Problem description:
Repeat each entry exactly, but do not carry over the pictures.

Scene difference descriptions:
————
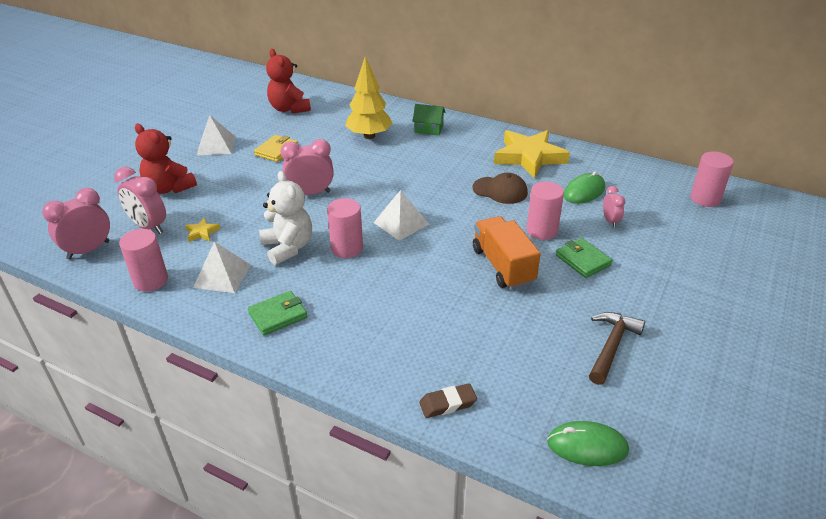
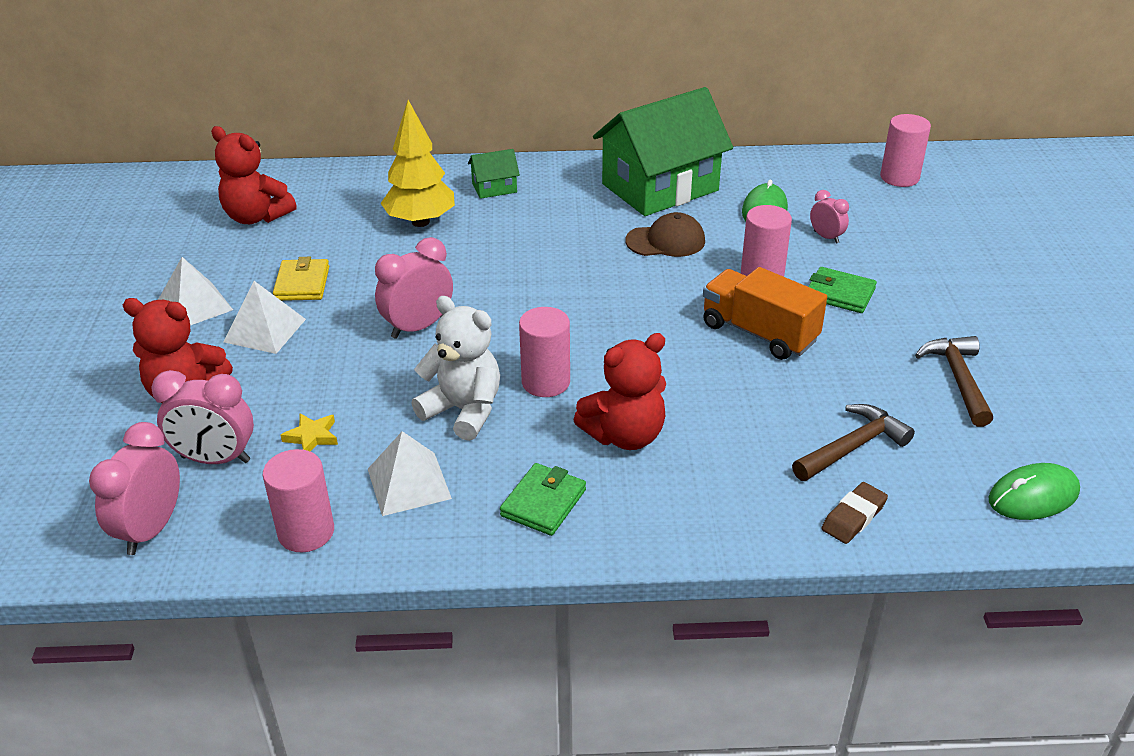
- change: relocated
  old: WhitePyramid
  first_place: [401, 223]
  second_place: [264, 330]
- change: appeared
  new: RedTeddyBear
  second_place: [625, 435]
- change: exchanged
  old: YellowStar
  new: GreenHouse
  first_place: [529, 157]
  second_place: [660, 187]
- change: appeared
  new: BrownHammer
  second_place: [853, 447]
————
Answer to the exercise:
- change: relocated
  old: WhitePyramid
  first_place: [401, 223]
  second_place: [264, 330]
- change: appeared
  new: RedTeddyBear
  second_place: [625, 435]
- change: exchanged
  old: YellowStar
  new: GreenHouse
  first_place: [529, 157]
  second_place: [660, 187]
- change: appeared
  new: BrownHammer
  second_place: [853, 447]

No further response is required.